> Record set:
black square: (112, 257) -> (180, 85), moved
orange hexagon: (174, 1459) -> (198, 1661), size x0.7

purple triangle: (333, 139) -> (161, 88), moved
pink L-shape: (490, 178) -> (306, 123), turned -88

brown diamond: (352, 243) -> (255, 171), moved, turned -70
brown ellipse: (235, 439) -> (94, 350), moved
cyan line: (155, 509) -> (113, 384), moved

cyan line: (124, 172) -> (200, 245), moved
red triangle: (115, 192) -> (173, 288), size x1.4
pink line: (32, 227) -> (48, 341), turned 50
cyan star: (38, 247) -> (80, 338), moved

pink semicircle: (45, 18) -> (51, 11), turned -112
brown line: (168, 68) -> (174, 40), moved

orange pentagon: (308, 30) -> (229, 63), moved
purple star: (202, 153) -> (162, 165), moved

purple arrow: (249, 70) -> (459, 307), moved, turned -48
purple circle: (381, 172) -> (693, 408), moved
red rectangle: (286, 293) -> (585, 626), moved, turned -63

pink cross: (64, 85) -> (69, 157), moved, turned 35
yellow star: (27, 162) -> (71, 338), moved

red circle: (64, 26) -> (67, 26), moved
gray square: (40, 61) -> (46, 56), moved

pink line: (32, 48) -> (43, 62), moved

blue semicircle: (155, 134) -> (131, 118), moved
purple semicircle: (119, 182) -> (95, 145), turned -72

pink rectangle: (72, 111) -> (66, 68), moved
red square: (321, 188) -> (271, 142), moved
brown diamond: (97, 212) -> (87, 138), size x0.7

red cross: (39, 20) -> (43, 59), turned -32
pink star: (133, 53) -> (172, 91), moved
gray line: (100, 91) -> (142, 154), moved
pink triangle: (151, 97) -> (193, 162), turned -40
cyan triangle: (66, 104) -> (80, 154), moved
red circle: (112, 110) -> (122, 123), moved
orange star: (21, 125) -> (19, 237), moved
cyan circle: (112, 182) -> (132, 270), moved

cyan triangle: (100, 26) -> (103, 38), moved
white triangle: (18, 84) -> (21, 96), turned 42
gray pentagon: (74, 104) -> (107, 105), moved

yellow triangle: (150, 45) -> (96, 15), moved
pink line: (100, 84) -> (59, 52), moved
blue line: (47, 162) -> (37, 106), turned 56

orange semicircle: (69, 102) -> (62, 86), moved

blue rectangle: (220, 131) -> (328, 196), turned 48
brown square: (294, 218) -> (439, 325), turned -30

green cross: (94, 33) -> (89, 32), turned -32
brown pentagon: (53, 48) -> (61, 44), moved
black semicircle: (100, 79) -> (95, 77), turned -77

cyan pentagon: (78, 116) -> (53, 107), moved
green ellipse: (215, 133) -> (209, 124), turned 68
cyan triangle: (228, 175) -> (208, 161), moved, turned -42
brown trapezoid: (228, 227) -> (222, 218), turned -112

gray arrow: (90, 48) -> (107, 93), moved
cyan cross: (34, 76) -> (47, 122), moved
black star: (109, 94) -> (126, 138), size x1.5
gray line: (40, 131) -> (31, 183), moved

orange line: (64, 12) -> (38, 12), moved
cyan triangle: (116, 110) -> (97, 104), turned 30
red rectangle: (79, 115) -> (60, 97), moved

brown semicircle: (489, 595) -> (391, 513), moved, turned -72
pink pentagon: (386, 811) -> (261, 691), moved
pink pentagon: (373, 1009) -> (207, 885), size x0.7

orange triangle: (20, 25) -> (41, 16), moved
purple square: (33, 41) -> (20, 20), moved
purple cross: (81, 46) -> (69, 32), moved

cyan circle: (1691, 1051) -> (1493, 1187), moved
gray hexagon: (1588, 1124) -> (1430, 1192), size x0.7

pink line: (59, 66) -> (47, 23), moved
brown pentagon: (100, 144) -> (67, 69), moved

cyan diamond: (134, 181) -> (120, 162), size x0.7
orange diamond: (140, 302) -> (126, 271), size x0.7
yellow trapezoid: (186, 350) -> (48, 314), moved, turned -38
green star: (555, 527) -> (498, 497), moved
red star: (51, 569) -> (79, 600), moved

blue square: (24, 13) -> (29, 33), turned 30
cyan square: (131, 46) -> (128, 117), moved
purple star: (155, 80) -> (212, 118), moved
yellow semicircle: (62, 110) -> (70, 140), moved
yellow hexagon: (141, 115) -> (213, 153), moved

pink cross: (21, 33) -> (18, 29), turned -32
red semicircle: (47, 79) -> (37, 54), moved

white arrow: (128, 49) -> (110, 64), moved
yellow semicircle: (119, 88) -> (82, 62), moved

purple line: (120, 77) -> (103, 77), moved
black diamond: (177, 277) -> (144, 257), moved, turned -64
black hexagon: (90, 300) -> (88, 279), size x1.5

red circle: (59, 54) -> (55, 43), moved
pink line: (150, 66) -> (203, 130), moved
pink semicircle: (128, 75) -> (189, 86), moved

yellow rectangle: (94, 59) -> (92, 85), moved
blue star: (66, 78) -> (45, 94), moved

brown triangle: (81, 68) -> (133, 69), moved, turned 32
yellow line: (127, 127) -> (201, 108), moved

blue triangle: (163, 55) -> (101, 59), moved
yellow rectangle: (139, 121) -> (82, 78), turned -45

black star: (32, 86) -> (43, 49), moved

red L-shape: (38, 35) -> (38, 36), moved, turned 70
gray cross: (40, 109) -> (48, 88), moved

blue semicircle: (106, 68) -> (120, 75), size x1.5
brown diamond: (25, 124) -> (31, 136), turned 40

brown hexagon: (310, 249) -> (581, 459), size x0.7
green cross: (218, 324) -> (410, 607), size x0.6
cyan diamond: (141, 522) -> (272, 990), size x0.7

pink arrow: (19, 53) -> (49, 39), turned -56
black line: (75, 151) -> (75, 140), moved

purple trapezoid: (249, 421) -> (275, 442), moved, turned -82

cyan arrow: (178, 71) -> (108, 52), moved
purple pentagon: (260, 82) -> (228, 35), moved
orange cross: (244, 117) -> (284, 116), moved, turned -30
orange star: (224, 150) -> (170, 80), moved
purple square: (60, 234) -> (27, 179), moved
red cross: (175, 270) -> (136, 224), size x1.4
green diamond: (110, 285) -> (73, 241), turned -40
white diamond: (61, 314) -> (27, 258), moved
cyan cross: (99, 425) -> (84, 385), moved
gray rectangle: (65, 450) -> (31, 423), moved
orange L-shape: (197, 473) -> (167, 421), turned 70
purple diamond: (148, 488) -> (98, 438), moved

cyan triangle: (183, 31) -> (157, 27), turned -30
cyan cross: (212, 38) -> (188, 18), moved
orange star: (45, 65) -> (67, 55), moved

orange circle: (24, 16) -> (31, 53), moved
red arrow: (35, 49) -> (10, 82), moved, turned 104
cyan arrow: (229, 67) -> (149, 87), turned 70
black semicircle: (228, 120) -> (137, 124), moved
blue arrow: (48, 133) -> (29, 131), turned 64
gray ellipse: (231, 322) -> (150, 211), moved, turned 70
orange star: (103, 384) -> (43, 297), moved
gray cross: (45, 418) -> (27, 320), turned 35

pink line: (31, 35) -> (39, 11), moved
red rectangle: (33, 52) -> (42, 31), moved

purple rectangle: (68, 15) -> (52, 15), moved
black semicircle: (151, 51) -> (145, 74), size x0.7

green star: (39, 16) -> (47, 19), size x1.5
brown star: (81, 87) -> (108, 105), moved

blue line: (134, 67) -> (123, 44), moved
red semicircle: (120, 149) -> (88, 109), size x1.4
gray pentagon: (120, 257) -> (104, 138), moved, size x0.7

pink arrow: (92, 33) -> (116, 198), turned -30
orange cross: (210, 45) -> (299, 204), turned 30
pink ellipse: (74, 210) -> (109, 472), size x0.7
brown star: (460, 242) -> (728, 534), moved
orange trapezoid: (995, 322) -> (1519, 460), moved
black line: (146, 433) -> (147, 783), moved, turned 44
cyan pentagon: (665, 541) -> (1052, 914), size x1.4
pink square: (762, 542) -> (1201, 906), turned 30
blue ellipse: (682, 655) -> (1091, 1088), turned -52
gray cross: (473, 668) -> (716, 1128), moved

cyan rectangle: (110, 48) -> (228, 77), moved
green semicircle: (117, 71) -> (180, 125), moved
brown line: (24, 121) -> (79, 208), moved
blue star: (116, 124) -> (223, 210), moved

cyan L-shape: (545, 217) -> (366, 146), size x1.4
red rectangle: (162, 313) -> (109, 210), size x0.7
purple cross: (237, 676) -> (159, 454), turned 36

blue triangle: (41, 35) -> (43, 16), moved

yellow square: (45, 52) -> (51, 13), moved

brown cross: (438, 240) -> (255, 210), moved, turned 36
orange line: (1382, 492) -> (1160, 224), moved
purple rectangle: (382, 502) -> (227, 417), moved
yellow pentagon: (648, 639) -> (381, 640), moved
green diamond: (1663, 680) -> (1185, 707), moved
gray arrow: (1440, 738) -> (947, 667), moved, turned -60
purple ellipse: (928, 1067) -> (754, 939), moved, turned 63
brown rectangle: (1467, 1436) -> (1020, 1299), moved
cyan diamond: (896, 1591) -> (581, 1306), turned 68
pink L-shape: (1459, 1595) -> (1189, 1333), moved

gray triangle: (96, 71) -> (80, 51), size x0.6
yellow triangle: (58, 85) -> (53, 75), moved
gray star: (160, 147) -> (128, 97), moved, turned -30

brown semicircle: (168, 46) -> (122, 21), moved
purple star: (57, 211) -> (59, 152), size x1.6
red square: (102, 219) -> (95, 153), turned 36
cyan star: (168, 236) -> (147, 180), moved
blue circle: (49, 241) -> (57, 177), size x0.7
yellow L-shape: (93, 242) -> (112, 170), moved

> Your goal:
Each line from the top of the records above through the line containing "cyan line: (124, 172) -> (200, 245), moved" needs to be transcribed exactly, and no line after it.

> Output of the task:
black square: (112, 257) -> (180, 85), moved
orange hexagon: (174, 1459) -> (198, 1661), size x0.7

purple triangle: (333, 139) -> (161, 88), moved
pink L-shape: (490, 178) -> (306, 123), turned -88

brown diamond: (352, 243) -> (255, 171), moved, turned -70
brown ellipse: (235, 439) -> (94, 350), moved
cyan line: (155, 509) -> (113, 384), moved

cyan line: (124, 172) -> (200, 245), moved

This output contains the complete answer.